• EXERCISE AIM:
Quote the rows below word for word, starting at the one that contains "brown L-shape: moved 7 px up" and ending at the one that contains "orange L-shape: moved 1 px left, 8 px down", both included. Leave out the pictures.

• RAW DATA:
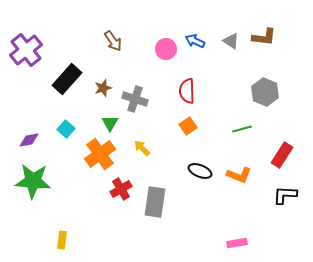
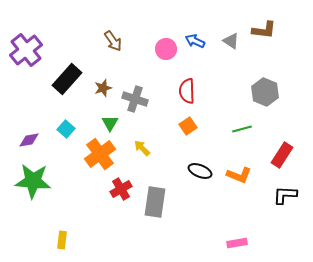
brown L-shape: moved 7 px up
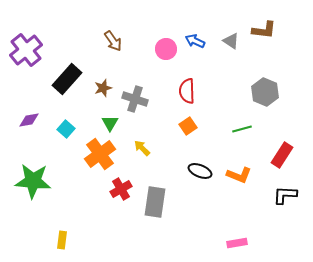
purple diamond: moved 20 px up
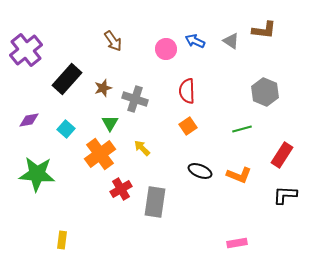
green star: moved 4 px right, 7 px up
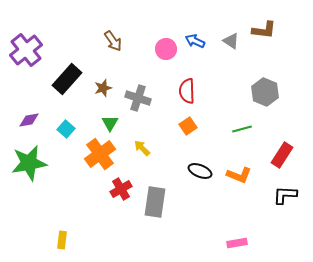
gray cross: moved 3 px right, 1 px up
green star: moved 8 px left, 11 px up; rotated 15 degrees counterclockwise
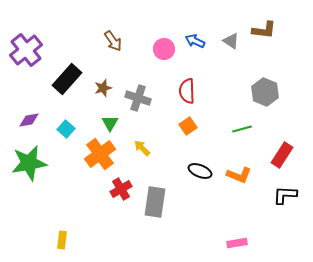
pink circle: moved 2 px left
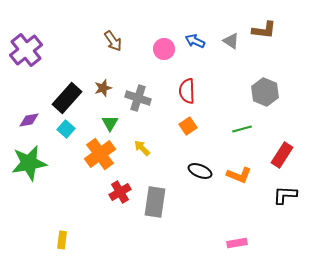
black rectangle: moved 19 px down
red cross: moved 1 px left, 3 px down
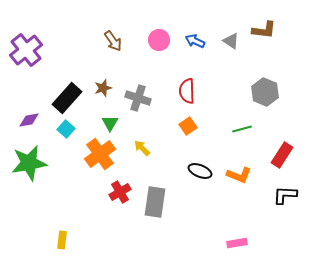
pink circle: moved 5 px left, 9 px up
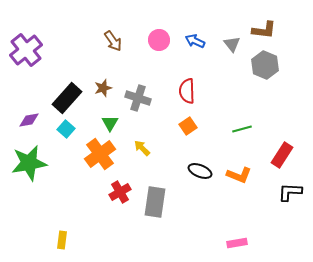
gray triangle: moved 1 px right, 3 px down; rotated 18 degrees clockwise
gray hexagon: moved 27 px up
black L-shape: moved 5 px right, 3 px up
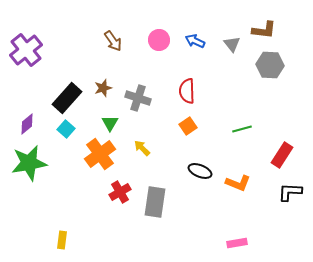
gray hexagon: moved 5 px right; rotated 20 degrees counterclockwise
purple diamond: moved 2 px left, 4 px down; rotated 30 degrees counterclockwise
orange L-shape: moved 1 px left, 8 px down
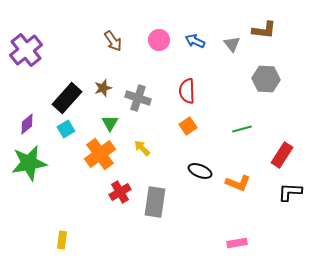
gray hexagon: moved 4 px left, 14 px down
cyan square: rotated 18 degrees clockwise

==

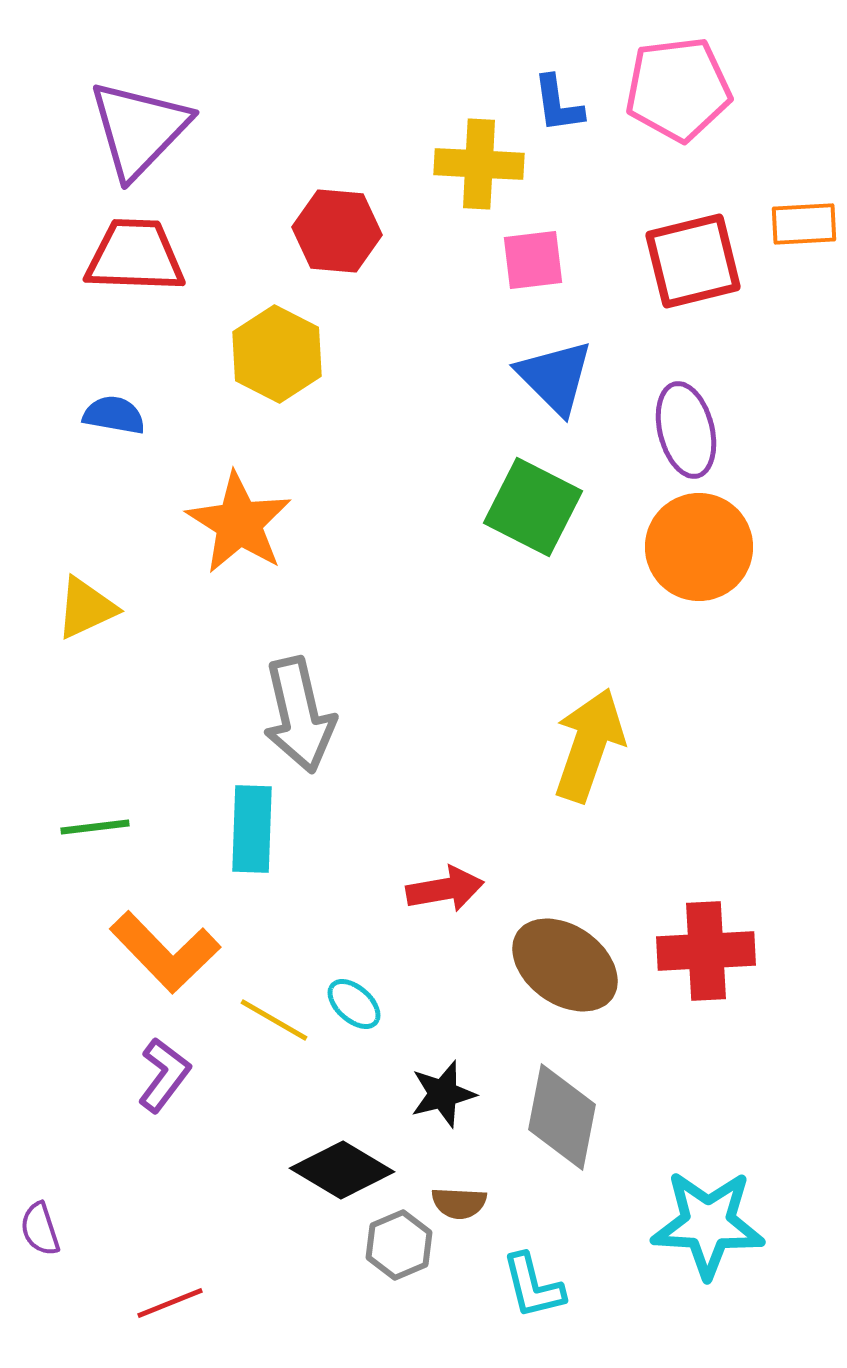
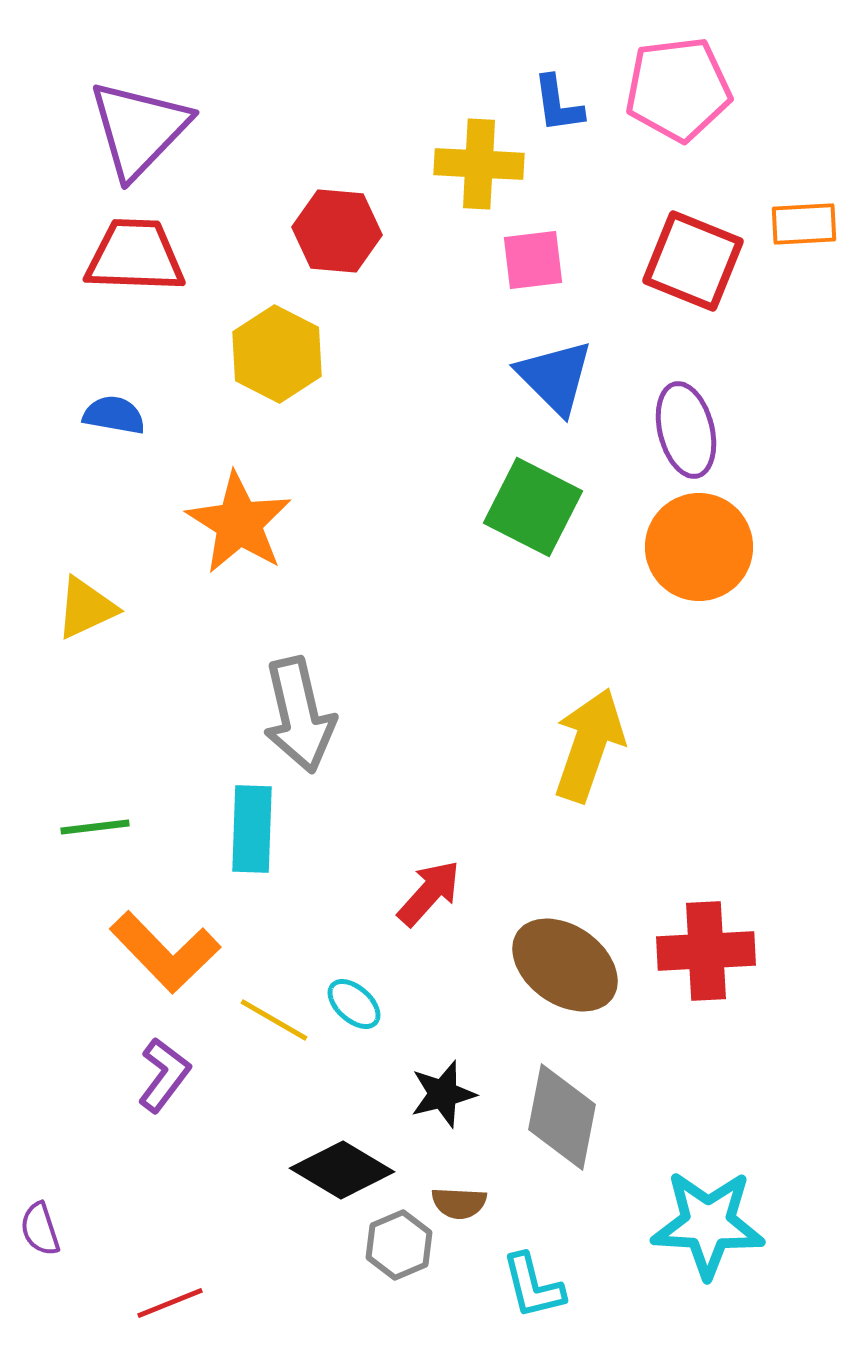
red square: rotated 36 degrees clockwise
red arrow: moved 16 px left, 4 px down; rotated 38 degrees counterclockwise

--

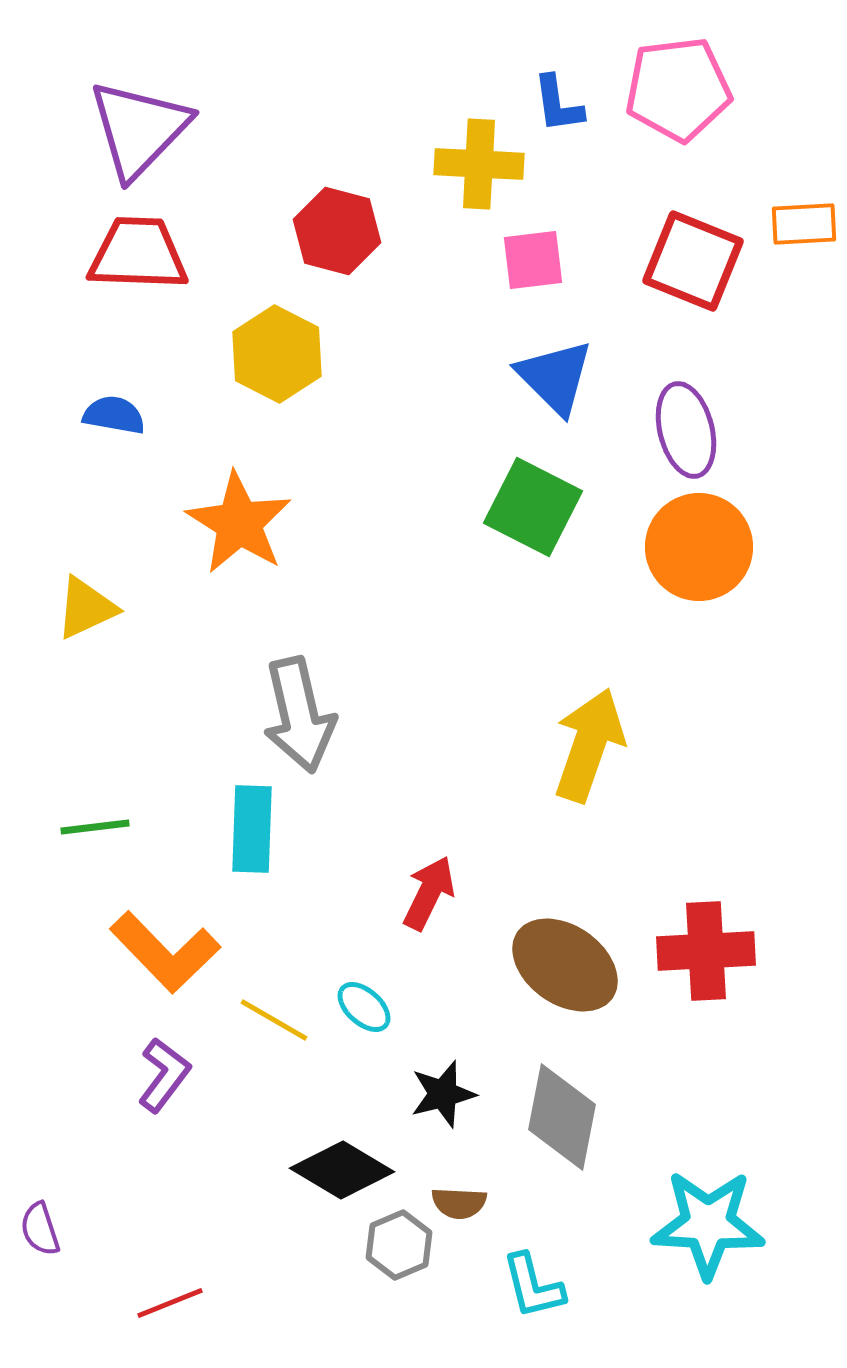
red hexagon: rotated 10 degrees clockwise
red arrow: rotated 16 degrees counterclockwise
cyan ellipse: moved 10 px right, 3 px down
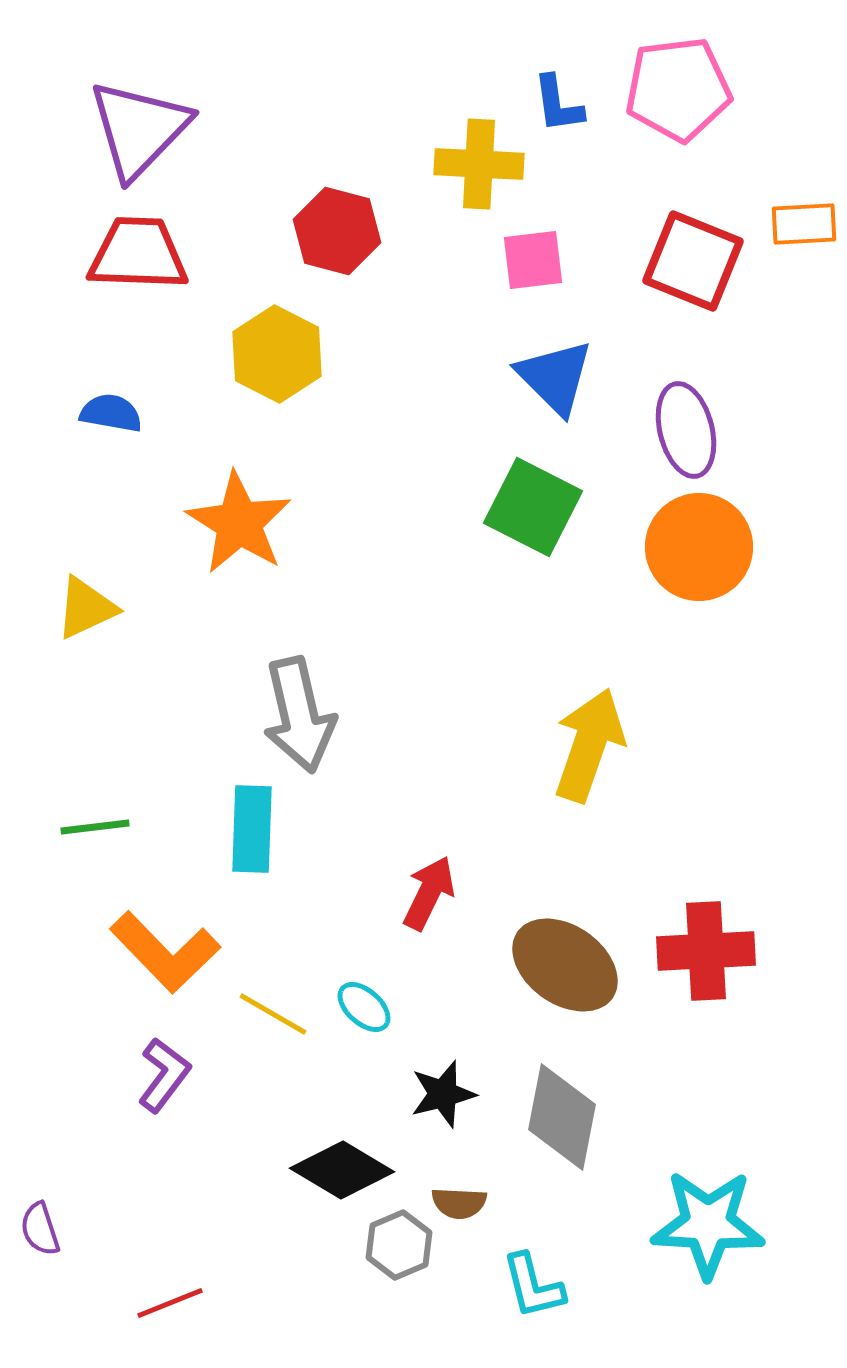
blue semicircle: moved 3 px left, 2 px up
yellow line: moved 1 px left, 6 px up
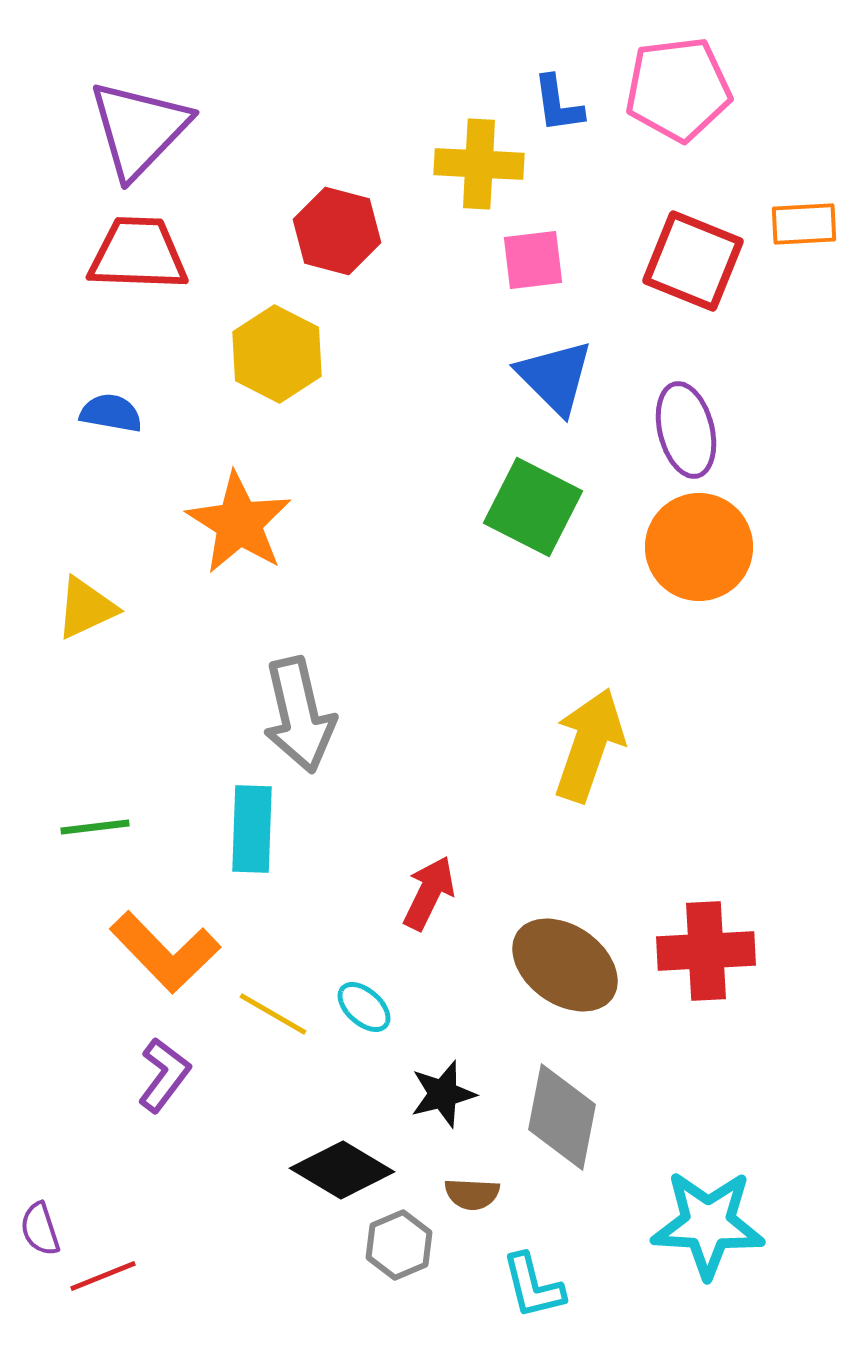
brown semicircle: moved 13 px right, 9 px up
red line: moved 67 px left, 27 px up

• ANSWER TO THIS TASK:
brown L-shape: moved 7 px up
purple diamond: moved 20 px up
green star: moved 4 px right, 7 px up
gray cross: moved 3 px right, 1 px up
green star: moved 8 px left, 11 px up; rotated 15 degrees counterclockwise
pink circle: moved 2 px left
black rectangle: moved 19 px down
red cross: moved 1 px left, 3 px down
pink circle: moved 5 px left, 9 px up
gray triangle: moved 1 px right, 3 px down; rotated 18 degrees clockwise
gray hexagon: moved 27 px up
black L-shape: moved 5 px right, 3 px up
gray hexagon: moved 5 px right; rotated 20 degrees counterclockwise
purple diamond: moved 2 px left, 4 px down; rotated 30 degrees counterclockwise
orange L-shape: moved 1 px left, 8 px down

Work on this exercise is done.